Goal ::
List every line in the listing that contains the string "kern", treating uppercase and lowercase as different.
══ Task inputs ══
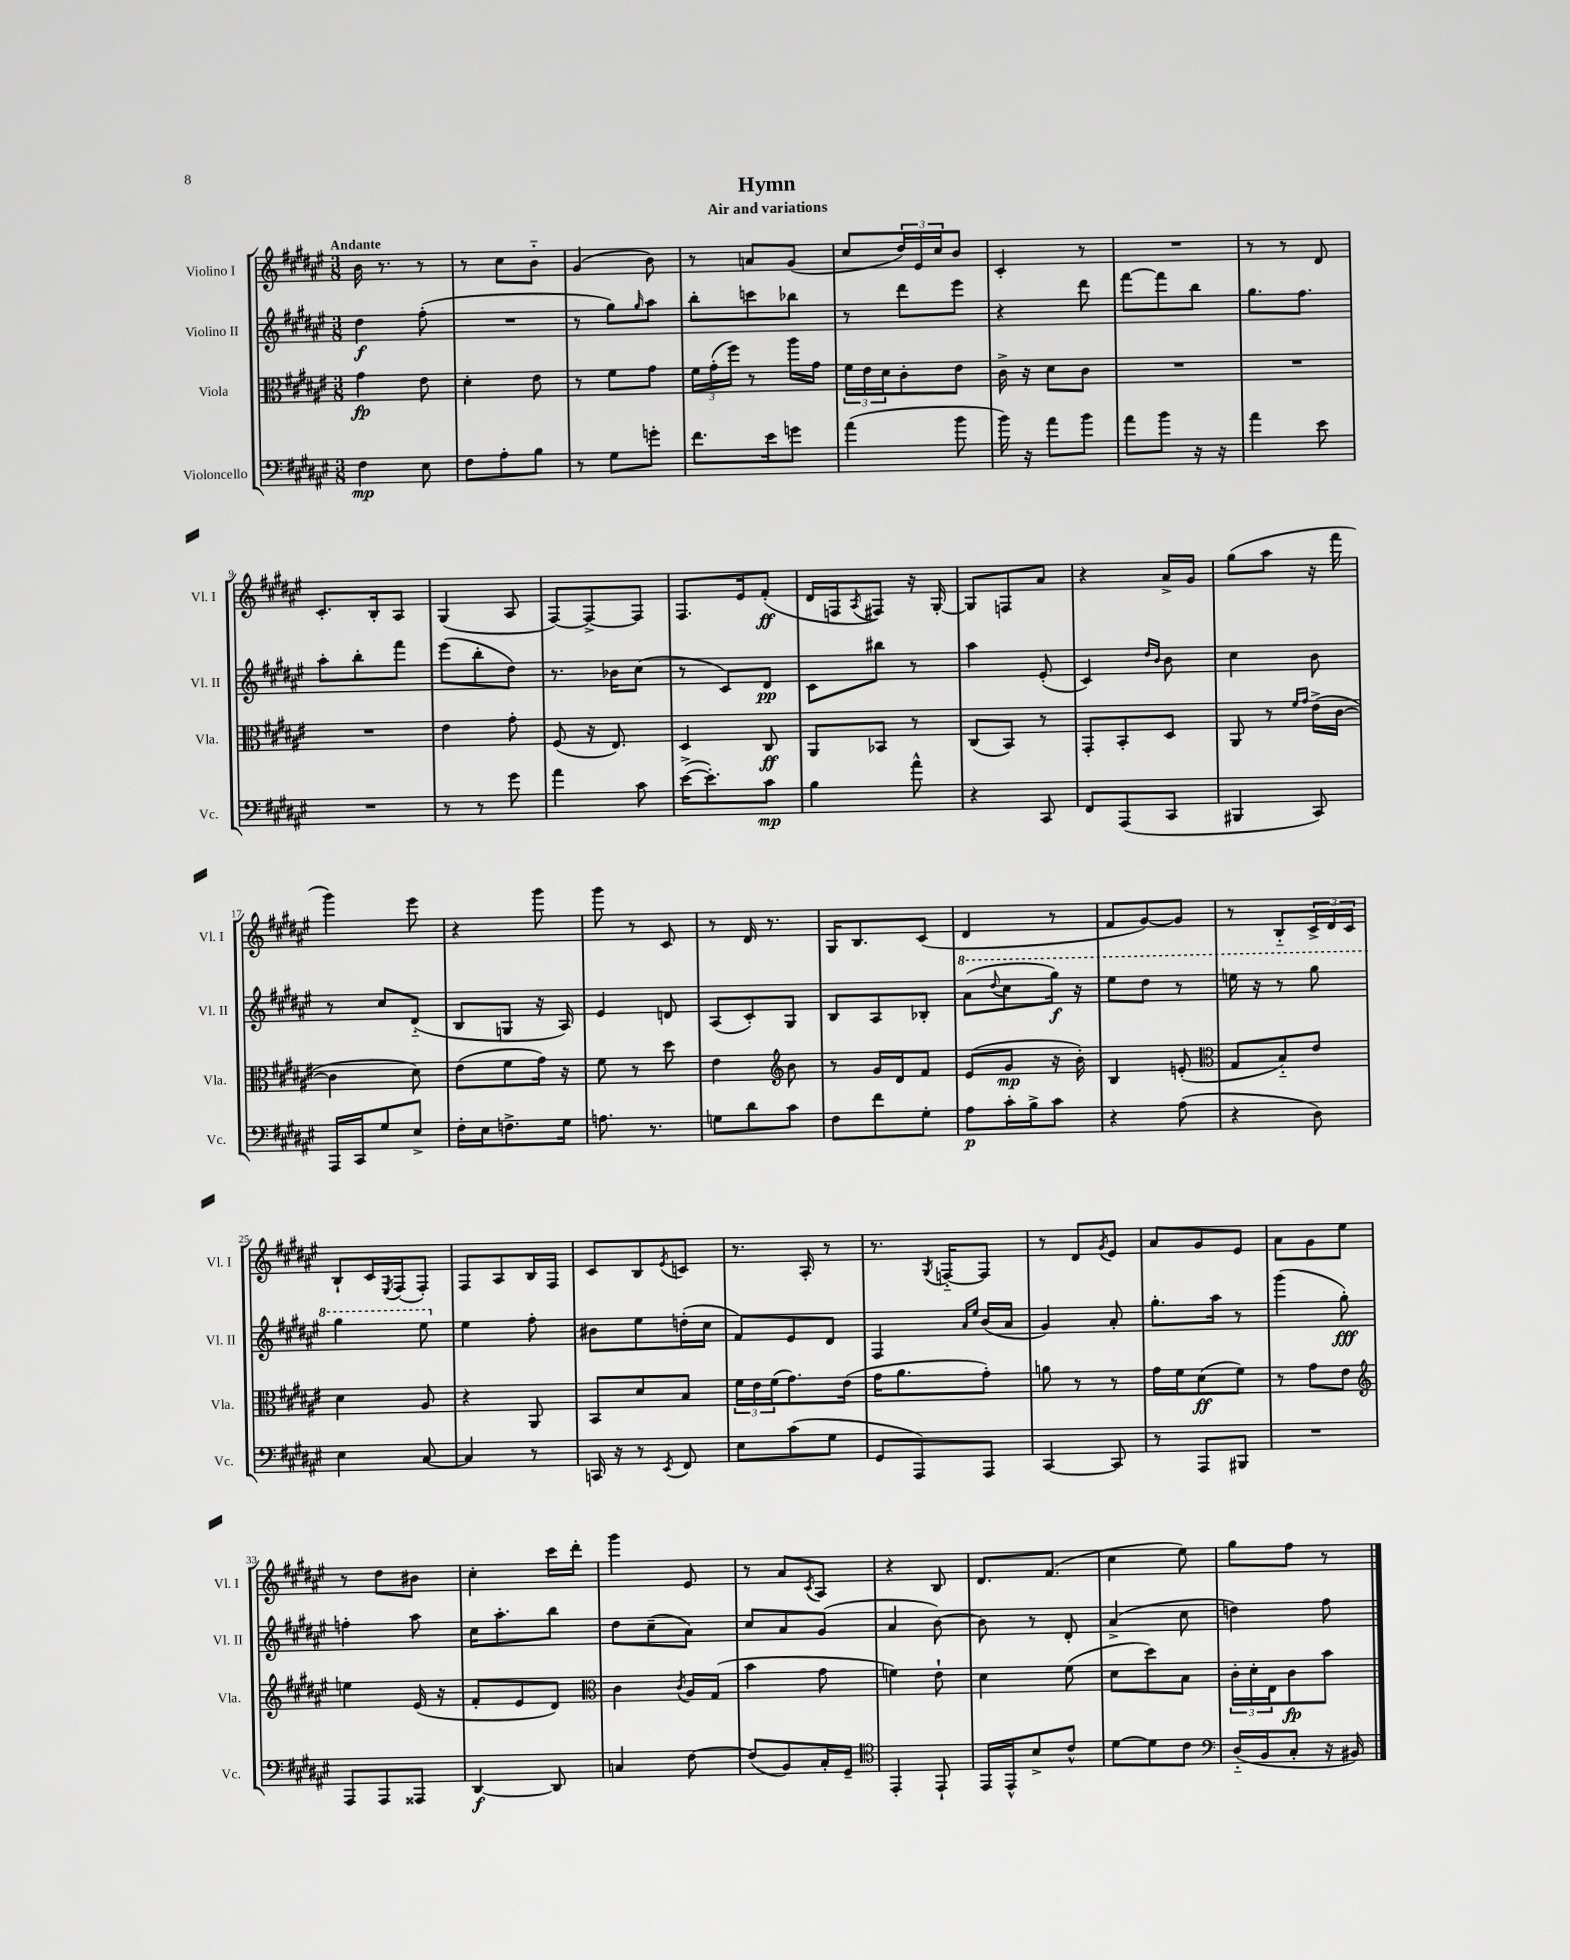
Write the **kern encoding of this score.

**kern	**kern	**kern	**kern
*staff4	*staff3	*staff2	*staff1
*clefF4	*clefC3	*clefG2	*clefG2
*k[f#c#g#d#a#e#]	*k[f#c#g#d#a#e#]	*k[f#c#g#d#a#e#]	*k[f#c#g#d#a#e#]
*M3/8	*M3/8	*M3/8	*M3/8
4F#	4g#	4dd#	16b
.	.	.	8.r
8E#	8e#	(8ff#'	8r
=	=	=	=
8F#	4d#'	4.r	8r
8A#'	.	.	8cc#
8B	8e#	.	8b'~
=	=	=	=
8r	8r	8r	(4g#
8G#	8f#	8gg#)	.
.	.	16qqgg#	.
8g'	8g#	8aa#	8b)
=	=	=	=
8.f#	24f#	8bb'	8r
.	(24g#'	.	.
.	24ff#)	.	.
.	8r	8ccc	8a
16e#	.	.	.
8g	16aa#	8bb-	(8g#
.	16g#	.	.
=	=	=	=
(4a#	24f#	8r	8cc#
.	24e#	.	.
.	24d#	.	.
.	8c#'	8ddd#	24dd#)
.	.	.	24e#
.	.	.	24cc#
8b	8e#	8eee#	8b
=	=	=	=
16b)	16c#^	4r	4c#'
16r	16r	.	.
8a#	8d#	.	.
8b	8c#	8ddd#	8r
=	=	=	=
8a#	4.r	[8fff#	4.r
8b	.	8fff#]	.
16r	.	8bb	.
16r	.	.	.
=	=	=	=
4a#	4.r	8.gg#	8r
.	.	.	8r
.	.	8.ff#	.
8e#	.	.	8d#
=	=	=	=
4.r	4.r	8aa#'	8.c#'
.	.	8bb'	.
.	.	.	16B'
.	.	8fff#	8A#
=	=	=	=
8r	4e#	(8eee#	(4G#
8r	.	8bb'	.
8g#	8g#'	8dd#)	8A#
=	=	=	=
4a#	(8F#	8.r	[8F#)
.	16r	.	8F#^_
.	8.E#)	16b-	.
8c#	.	(8cc#	8F#]
=	=	=	=
([16e#^	4D#	8r	8.F#
8.e#'])	.	.	.
.	.	8c#)	.
.	.	.	16e#
8c#	8C#	8d#	(8f#'
=	=	=	=
4B	8AA#	8c#	16d#
.	.	.	16F
.	.	.	8qA#
.	8BB-	8bb#	8F#)
8a#^^	8r	8r	16r
.	.	.	[16G#'
=	=	=	=
4r	(8C#	4aa#	8G#]
.	8BB)	.	8F
8CC#	8r	(8e#'	8a#
=	=	=	=
8FF#	8GG#'	4c#)	4r
(8AAA#	8BB'	.	.
.	.	16qqdd#	.
.	.	16qqb	.
8CC#	8D#	8b	16a#^
.	.	.	16g#
=	=	=	=
4BBB#	8AA#	4cc#	(8gg#
.	8r	.	8aa#
.	16qqf#	.	.
.	16qqg#	.	.
8CC#)	(16e#^	8b	16r
.	[16c#	.	16fff#
=	=	=	=
16AAA#	4c#]	8r	4ggg#)
16CC#	.	.	.
8G#	.	8cc#	.
8E#^	8d#)	(8d#'~	8eee#
=	=	=	=
16F#'	(8e#	8B	4r
16E#	.	.	.
8.F^	8f#	8G	.
.	16g#)	16r	8ggg#
16G#	16r	16A#)	.
=	=	=	=
8.A	8f#	4e#	8ggg#
.	8r	.	8r
8.r	.	.	.
.	8dd#	8d	8c#
=	=	=	=
8G	4e#	(8A#	8r
8d#	.	8c#')	16d#
.	.	.	8.r
*	*clefG2	*	*
8c#	8b	8G#	.
=	=	=	=
8F#	8r	8B	16G#
.	.	.	8.B
8f#	16g#	8A#	.
.	16d#	.	.
8G#'	8f#	8B-'	(8c#
=	=	=	=
8A#	(8e#	(8aa#	4d#
.	.	8qqddd#	.
16c#'	8g#	8ccc#	.
16B^	.	.	.
8c#	16r	16ggg#)	8r
.	16b')	16r	.
=	=	=	=
4r	4B	8eee#	8f#
.	.	8ddd#	[8g#)
(8A#	(8e'	8r	8g#]
=	=	=	=
*	*clefC3	*	*
4r	8G#	16eee	8r
.	.	16r	.
.	8B'~)	8r	8B'~
8D#)	8e#	8ggg#	24c#^
.	.	.	24d#
.	.	.	24c#
=	=	=	=
4E#	4d#	4ggg#	8B`
.	.	.	16c#
.	.	.	8qE#
.	.	.	(16F#
[8C#	8A#	8eee#	8F#')
=	=	=	=
4C#]	4r	4ee#	8F#
.	.	.	8A#
8r	8AA#	8ff#'	16B
.	.	.	16F#
=	=	=	=
16CC	8BB	8b#	8c#
16r	.	.	.
8r	8d#	8ee#	8B
8qEE#	.	.	8qe#
8FF#	8B	(16dd'	8c
.	.	16cc#	.
=	=	=	=
8E#	24f#	8f#)	8.r
.	24e#	.	.
.	(24f#	.	.
(8c#	8.g#)	8e#	.
.	.	.	16A#'
8G#	.	8d#	8r
.	(16e#	.	.
=	=	=	=
8GG#	16g#	4F#	8.r
.	8.a#	.	.
8AAA#)	.	.	.
.	.	.	8qG#
.	.	.	[16F'~
.	.	16qqa#	.
.	.	16qqee#	.
8AAA#	8g#')	(16b	8F]
.	.	16a#	.
=	=	=	=
[4CC#	8a	4g#)	8r
.	8r	.	8d#
.	.	.	8qg#
8CC#]	8r	8a#'	8e#
=	=	=	=
8r	16g#	8.gg#'	8a#
.	16f#	.	.
8AAA#	(8d#	.	8g#
.	.	16aa#	.
8BBB#	8f#)	8r	8e#
=	=	=	=
4.r	8r	(4ggg#	8a#
.	8g#	.	8g#
.	8e#	8gg#')	8ee#
=	=	=	=
*	*clefG2	*	*
8AAA#	4ee	4ff'	8r
8AAA#	.	.	8dd#
8AAA##	(16e#	8aa#	8b#
.	16r	.	.
=	=	=	=
[4DD#	8f#'	16cc#	4cc#'
.	.	8.aa#'	.
.	8e#	.	.
8DD#]	8d#)	8bb	16ccc#
.	.	.	16ddd#'
=	=	=	=
*	*clefC3	*	*
4C	4c#	8dd#	4ggg#
.	.	(8cc#~	.
.	8qc#	.	.
[8F#	16A#	8a#)	8e#
.	(16G#	.	.
=	=	=	=
(8F#]	4b	8cc#	8r
8BB)	.	8a#	8a#
.	.	.	8qc#
16C#'	8g#	(8g#	8A#
16GG#~	.	.	.
=	=	=	=
*clefC4	*	*	*
4EE#'	4f)	4a#	4r
8EE#`	8e#`	[8b)	8B
=	=	=	=
16EE#	4d#	8b]	8.d#
16EE#^^	.	.	.
8B^	.	8r	.
.	.	.	(8.f#
8c#^^	(8f#	8d#'	.
=	=	=	=
[8d#	8d#	(4a#^	4cc#
8d#]	8dd#)	.	.
8c#	8B	8cc#	8ee#)
=	=	=	=
*clefF4	*	*	*
(16D#'~	24c#'	4dd)	8gg#
.	24d#'	.	.
16BB	.	.	.
.	24E#	.	.
8C#'	8c#	.	8ff#
16r	8b	8ff#	8r
16BB#)	.	.	.
==	==	==	==
*-	*-	*-	*-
═══
Output of the task ::
Write the **kern encoding of this score.
**kern	**kern	**kern	**kern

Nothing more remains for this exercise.